● **THE PROBLEM**
Each entry is to be retyped exactly as it appears. Leave the images out.

● **AVAILABLE DATA**

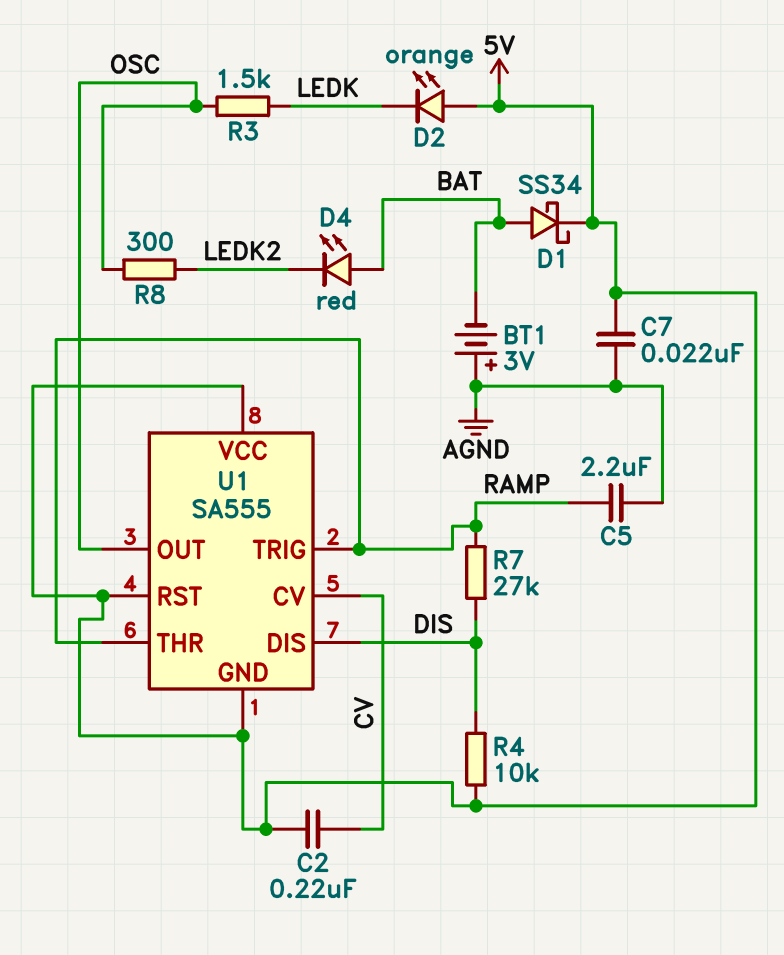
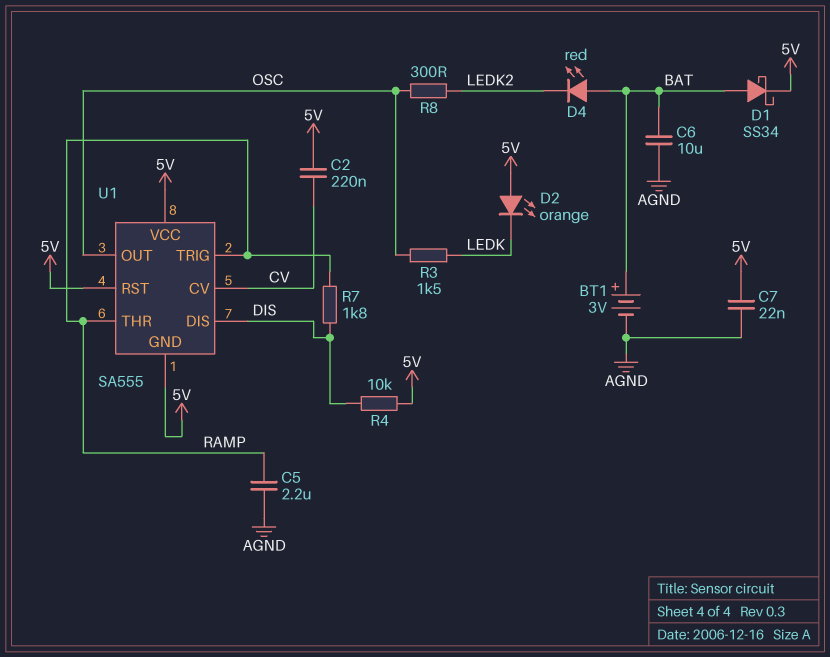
BT1: 3V (plus AGND, minus BAT) -> 3V (plus BAT, minus AGND)
C6: none -> 10uF (AGND, BAT)
R7: 27k (DIS, RAMP) -> 1.8k (DIS, RAMP)

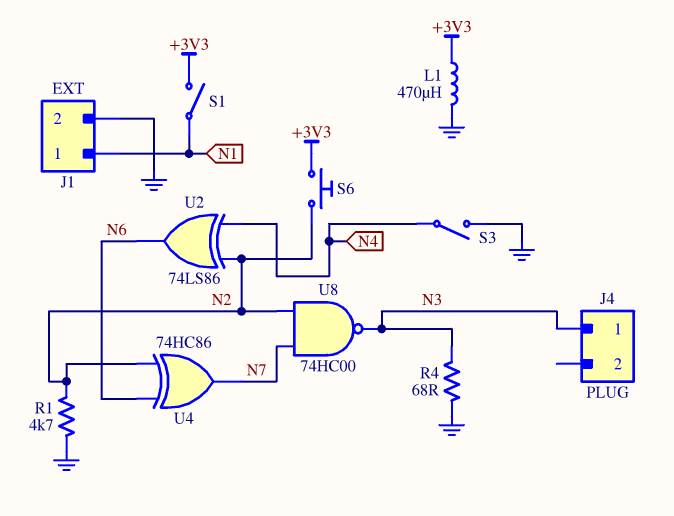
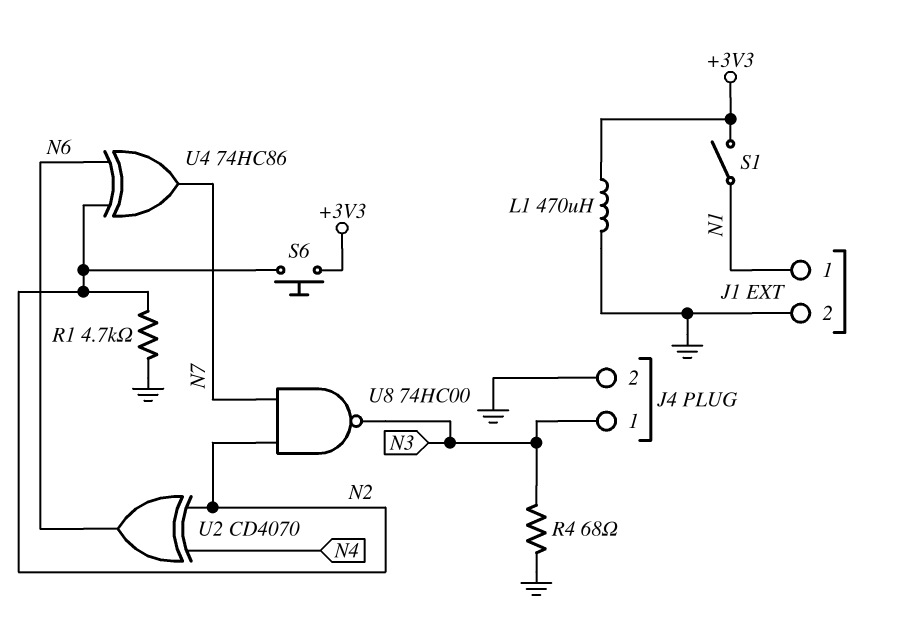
J4 pin 2: none -> GND
S3: switch (GND, N4) -> none
U2: XOR 74LS86 (in N2, in N4, out N6) -> XOR CD4070 (in N2, in N4, out N6)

● **EXERCISE RESPONSE**
BT1: 3V (plus AGND, minus BAT) -> 3V (plus BAT, minus AGND)
C6: none -> 10uF (AGND, BAT)
R7: 27k (DIS, RAMP) -> 1.8k (DIS, RAMP)

J4 pin 2: none -> GND
S3: switch (GND, N4) -> none
U2: XOR 74LS86 (in N2, in N4, out N6) -> XOR CD4070 (in N2, in N4, out N6)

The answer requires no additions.